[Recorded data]
• • •
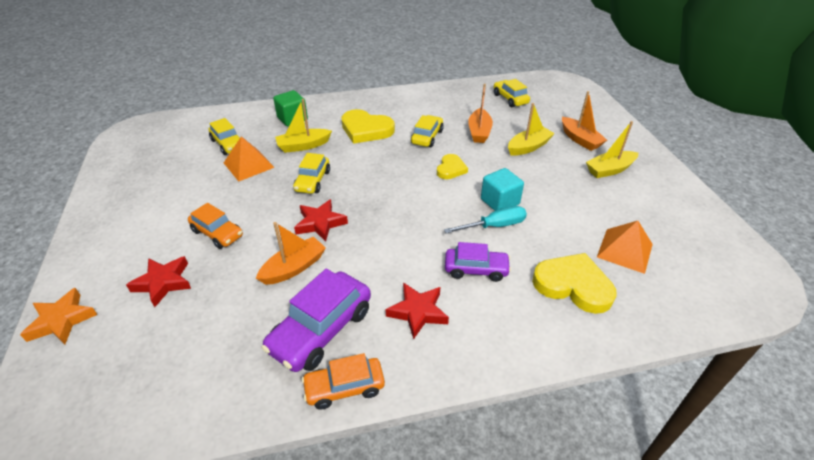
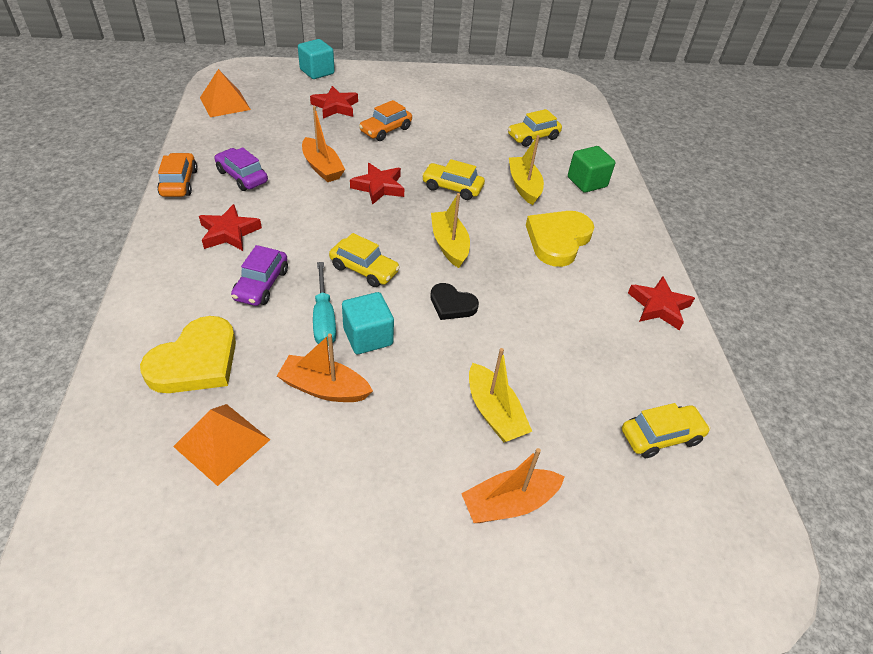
camera: 95 degrees right, 5 degrees up
orange star [20,288,98,344] -> turquoise cube [298,39,335,79]
orange pyramid [224,136,275,181] -> orange pyramid moved to [200,69,251,117]
purple car [261,269,371,372] -> purple car [214,147,268,191], size x0.62
yellow car [411,115,444,147] -> yellow car moved to [329,233,400,287]
yellow heart [437,154,468,179] -> black heart [430,283,479,320]
orange boat [468,84,493,143] -> orange boat moved to [277,333,373,402]
yellow boat [586,121,638,178] -> yellow boat moved to [431,193,470,268]
none -> red star [628,276,695,330]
• • •
> _Problem description_
Transcribe the entries from their first line to the line that holds "yellow heart [437,154,468,179]", both included, and skip every picture.

> _Task output_
camera: 95 degrees right, 5 degrees up
orange star [20,288,98,344] -> turquoise cube [298,39,335,79]
orange pyramid [224,136,275,181] -> orange pyramid moved to [200,69,251,117]
purple car [261,269,371,372] -> purple car [214,147,268,191], size x0.62
yellow car [411,115,444,147] -> yellow car moved to [329,233,400,287]
yellow heart [437,154,468,179] -> black heart [430,283,479,320]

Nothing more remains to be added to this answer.